== PROBLEM TO SOLVE ==
The material below contains a line with "- op: swapped" and a line with "in_first: [687, 447, 765, 554]". Copy exactly those two lines and all lines between them.

== MATERIAL FOR THIS EXERCISE ==
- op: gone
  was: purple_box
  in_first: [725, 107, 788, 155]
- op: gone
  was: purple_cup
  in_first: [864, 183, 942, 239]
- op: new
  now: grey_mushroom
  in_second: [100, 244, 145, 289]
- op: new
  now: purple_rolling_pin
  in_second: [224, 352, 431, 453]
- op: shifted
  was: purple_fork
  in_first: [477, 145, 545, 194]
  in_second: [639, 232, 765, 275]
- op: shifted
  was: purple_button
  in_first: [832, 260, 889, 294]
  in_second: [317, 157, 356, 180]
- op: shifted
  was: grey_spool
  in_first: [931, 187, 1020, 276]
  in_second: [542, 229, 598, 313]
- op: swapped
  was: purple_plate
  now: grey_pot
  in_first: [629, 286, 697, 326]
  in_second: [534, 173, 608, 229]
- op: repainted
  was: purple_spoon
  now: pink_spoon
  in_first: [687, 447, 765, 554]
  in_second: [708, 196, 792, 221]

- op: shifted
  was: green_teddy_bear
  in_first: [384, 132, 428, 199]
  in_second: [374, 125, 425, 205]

...

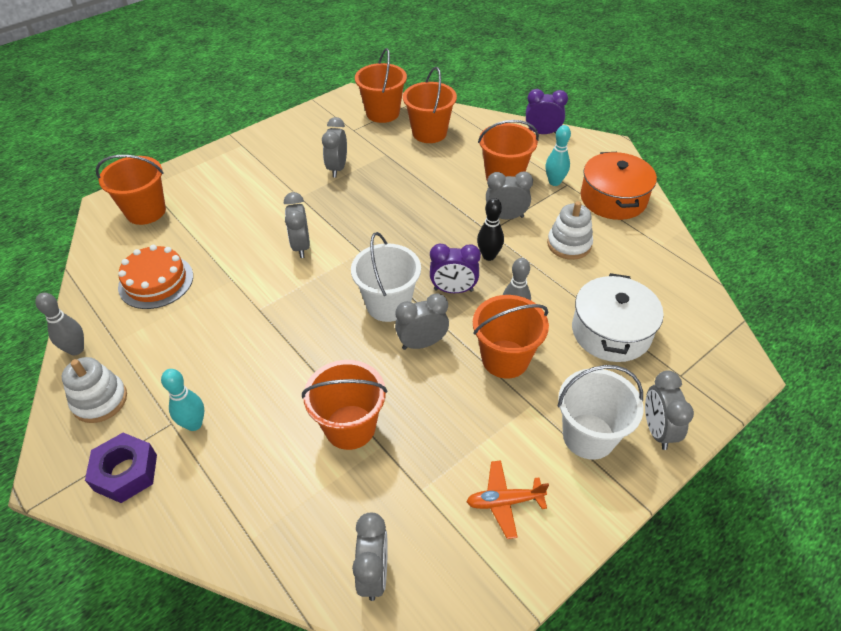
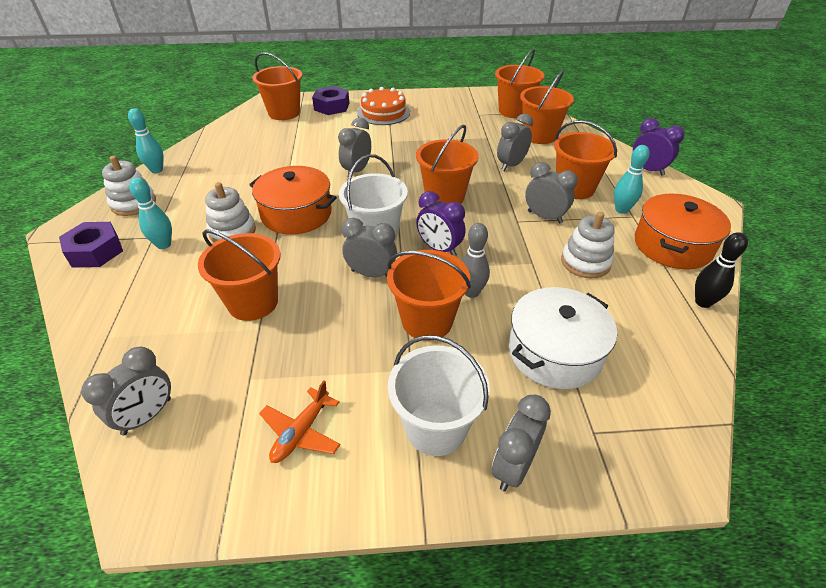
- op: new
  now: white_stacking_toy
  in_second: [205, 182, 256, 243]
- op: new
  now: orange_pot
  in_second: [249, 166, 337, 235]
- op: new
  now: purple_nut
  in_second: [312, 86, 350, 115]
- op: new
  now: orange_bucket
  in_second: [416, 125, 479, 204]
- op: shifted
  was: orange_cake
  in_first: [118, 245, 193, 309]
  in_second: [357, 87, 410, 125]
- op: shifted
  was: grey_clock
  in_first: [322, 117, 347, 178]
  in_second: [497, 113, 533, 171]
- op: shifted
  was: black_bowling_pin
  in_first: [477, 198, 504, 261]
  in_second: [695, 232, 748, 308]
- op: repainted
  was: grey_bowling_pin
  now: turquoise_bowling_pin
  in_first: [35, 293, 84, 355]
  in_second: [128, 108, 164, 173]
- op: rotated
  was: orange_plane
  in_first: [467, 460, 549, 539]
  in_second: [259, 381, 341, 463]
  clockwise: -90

== TASK OUTPUT ==
- op: swapped
  was: purple_plate
  now: grey_pot
  in_first: [629, 286, 697, 326]
  in_second: [534, 173, 608, 229]
- op: repainted
  was: purple_spoon
  now: pink_spoon
  in_first: [687, 447, 765, 554]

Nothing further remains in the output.